## [WORK TASK]
Look through the data that follows and say how many of its lines contain "black", giving the number only.

Source records

##############################

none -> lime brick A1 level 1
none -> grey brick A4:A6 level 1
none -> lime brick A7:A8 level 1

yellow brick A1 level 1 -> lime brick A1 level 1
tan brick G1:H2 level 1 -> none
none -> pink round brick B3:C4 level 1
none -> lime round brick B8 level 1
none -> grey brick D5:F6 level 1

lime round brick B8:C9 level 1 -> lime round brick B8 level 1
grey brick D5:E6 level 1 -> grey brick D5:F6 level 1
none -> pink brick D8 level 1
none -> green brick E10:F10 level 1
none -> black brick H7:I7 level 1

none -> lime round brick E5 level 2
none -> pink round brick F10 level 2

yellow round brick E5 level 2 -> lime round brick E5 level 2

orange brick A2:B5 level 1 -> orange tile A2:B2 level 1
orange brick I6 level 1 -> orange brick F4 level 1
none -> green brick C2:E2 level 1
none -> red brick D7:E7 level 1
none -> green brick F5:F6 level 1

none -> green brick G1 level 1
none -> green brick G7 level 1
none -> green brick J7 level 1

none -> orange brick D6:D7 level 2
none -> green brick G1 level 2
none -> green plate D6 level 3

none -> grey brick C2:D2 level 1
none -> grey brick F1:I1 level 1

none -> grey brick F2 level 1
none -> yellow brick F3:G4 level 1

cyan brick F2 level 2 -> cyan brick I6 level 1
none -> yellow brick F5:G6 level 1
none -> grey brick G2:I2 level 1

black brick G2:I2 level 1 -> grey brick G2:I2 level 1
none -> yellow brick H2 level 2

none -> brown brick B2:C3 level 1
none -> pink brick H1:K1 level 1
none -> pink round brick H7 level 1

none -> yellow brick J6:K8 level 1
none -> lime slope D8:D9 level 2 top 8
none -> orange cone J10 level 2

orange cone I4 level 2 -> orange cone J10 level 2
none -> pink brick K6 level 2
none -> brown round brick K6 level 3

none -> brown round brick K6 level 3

##############################

## [RESULT]
2